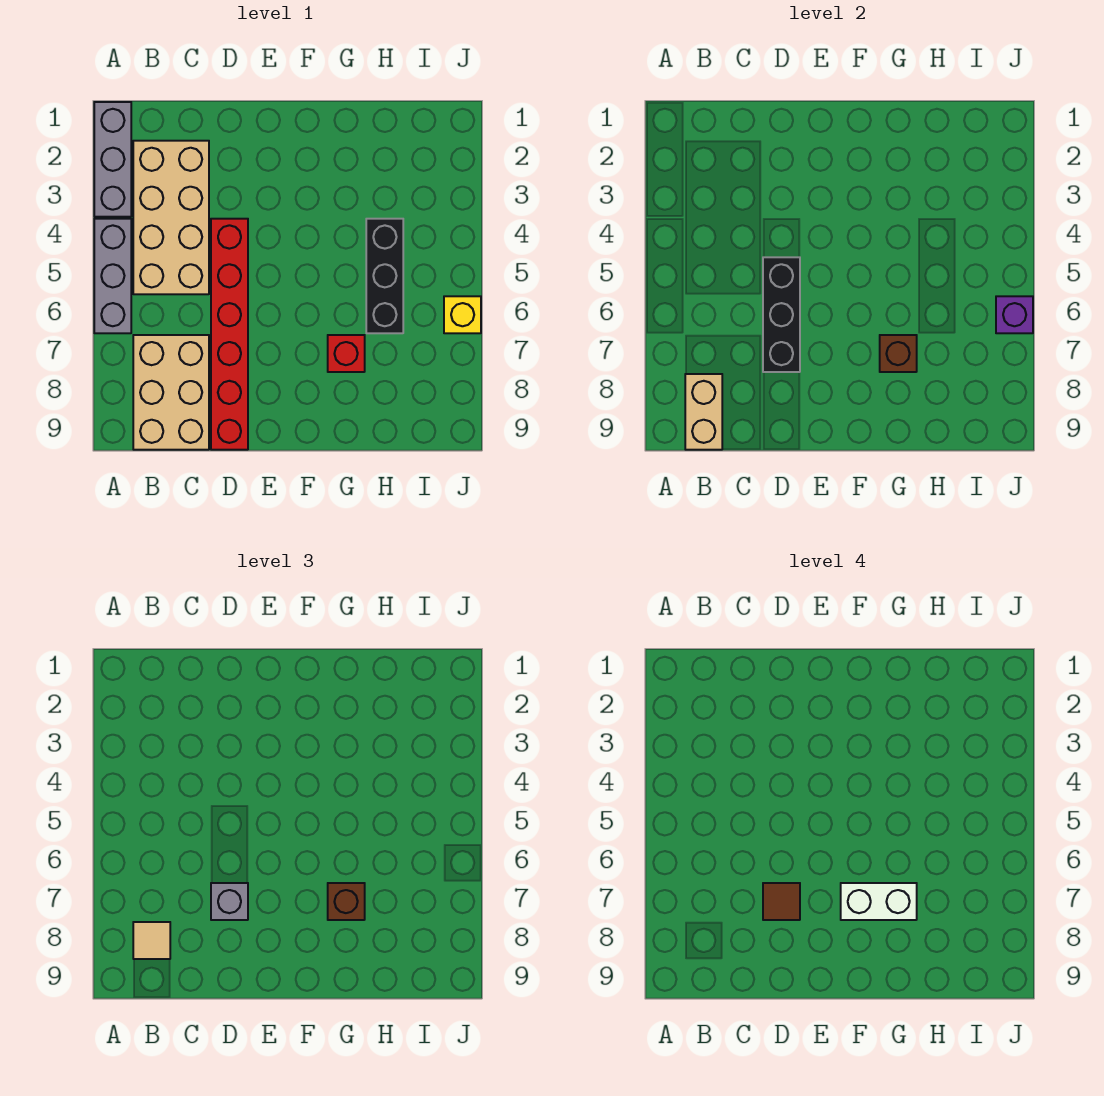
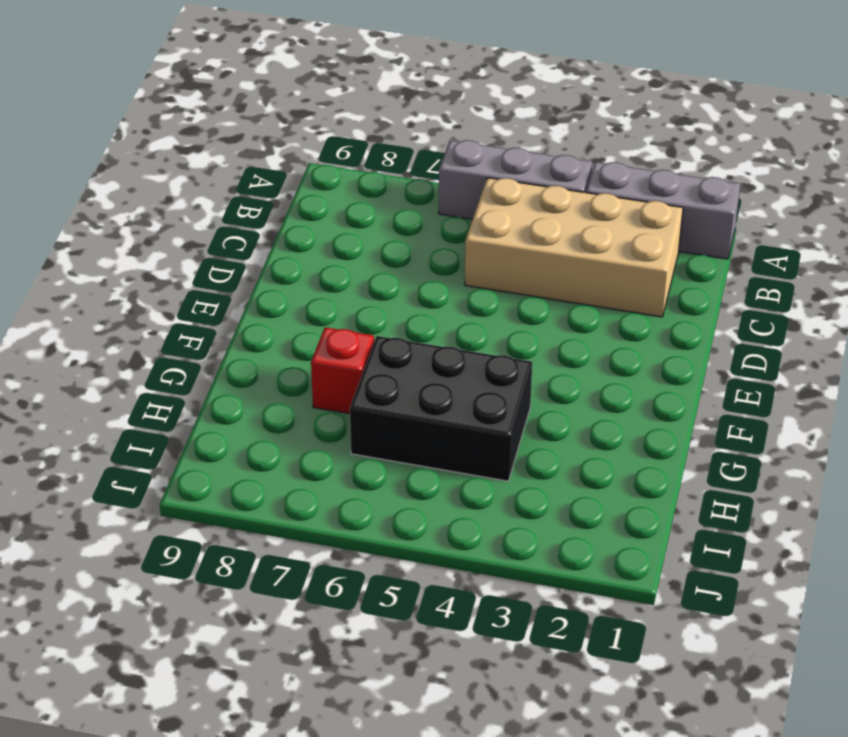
black 2x3 brick [350,336,532,481] -> black 1x3 brick [366,219,403,333]
none -> tan 2x3 brick [133,335,209,450]
none -> red 1x6 brick [211,219,248,450]
none -> yellow 1x1 brick [444,296,481,333]

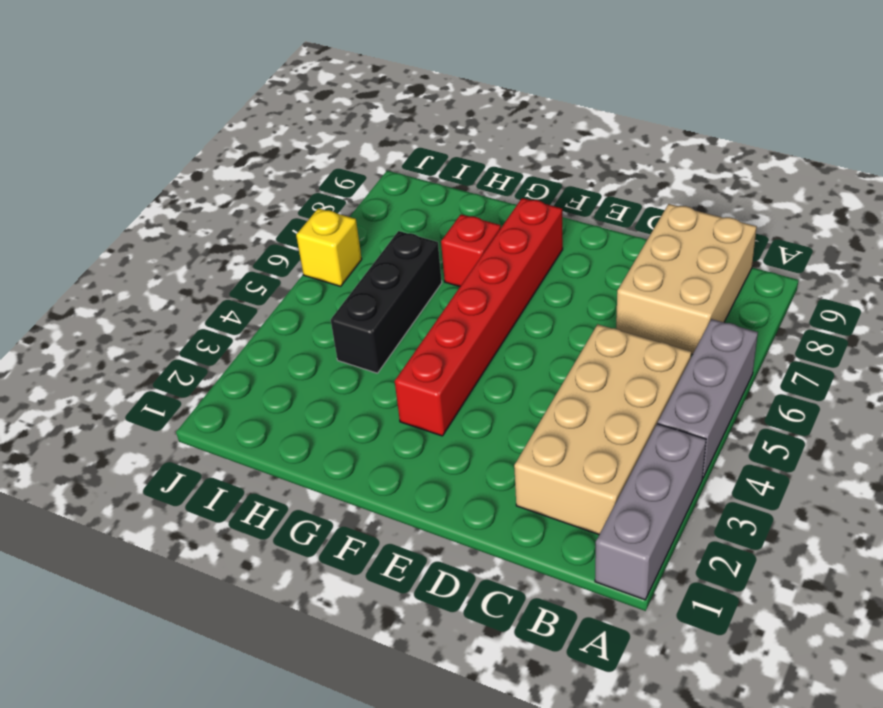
red 1x6 brick [395,198,563,436] -> red 1x6 brick moved to [211,219,248,450]
none -> tan 1x2 brick [685,374,722,450]
none -> black 1x3 brick [763,257,800,372]
none -> brown 1x1 brick [880,335,917,372]

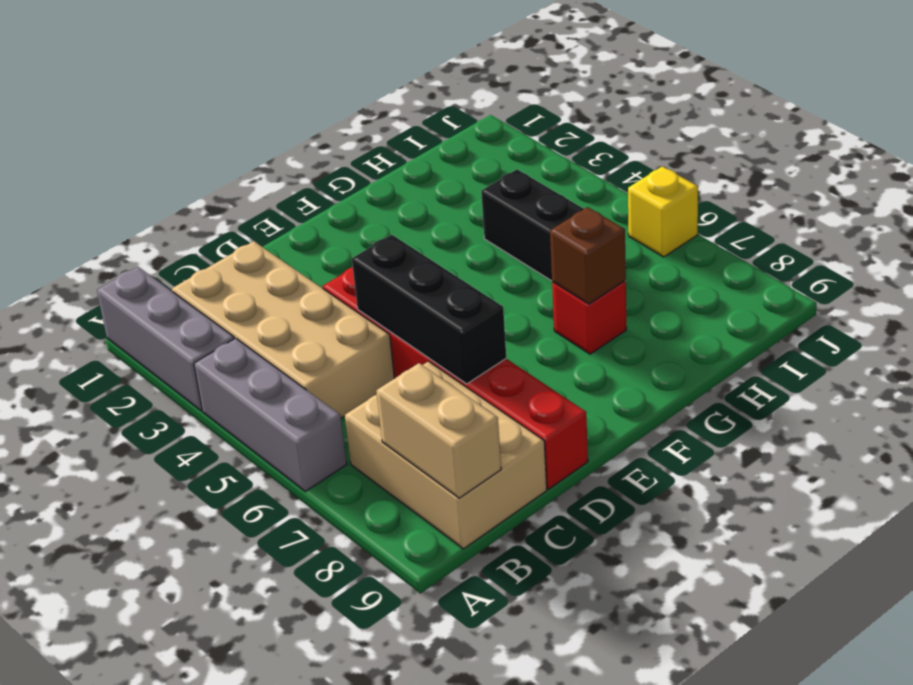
none -> purple 1x1 brick [996,296,1033,333]
none -> tan 1x1 tile [133,922,170,959]
none -> grey 1x1 brick [211,883,248,920]

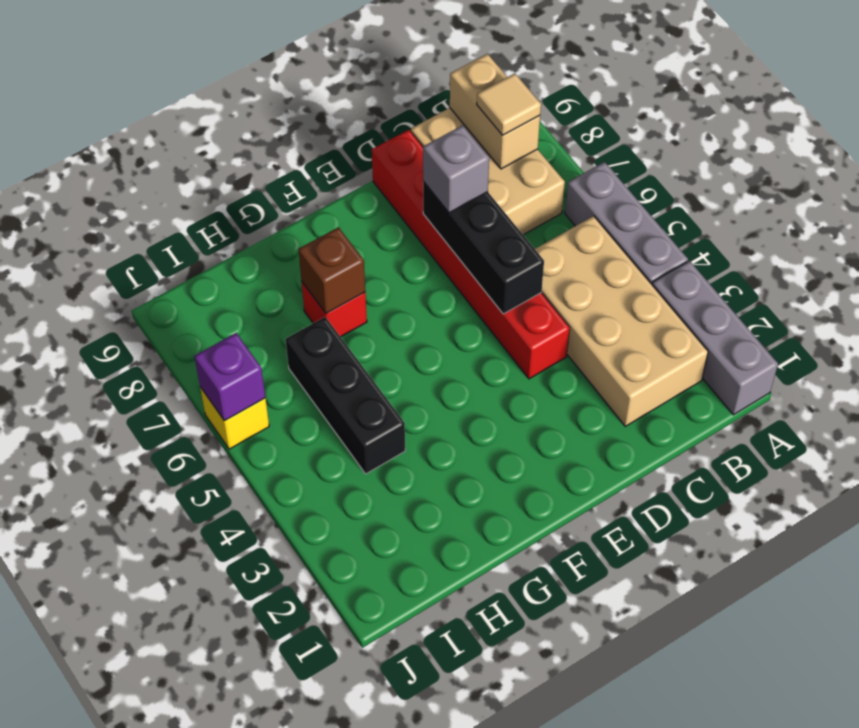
none -> brown 1x1 brick [328,883,365,920]
none -> brown 1x1 tile [763,883,800,920]
none -> white 1x2 brick [841,883,917,920]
- - -
Exercise goal: Search the entries for the word "brown". Copy each line where it appears.

Answer to this task:
none -> brown 1x1 brick [880,335,917,372]
none -> brown 1x1 brick [328,883,365,920]
none -> brown 1x1 tile [763,883,800,920]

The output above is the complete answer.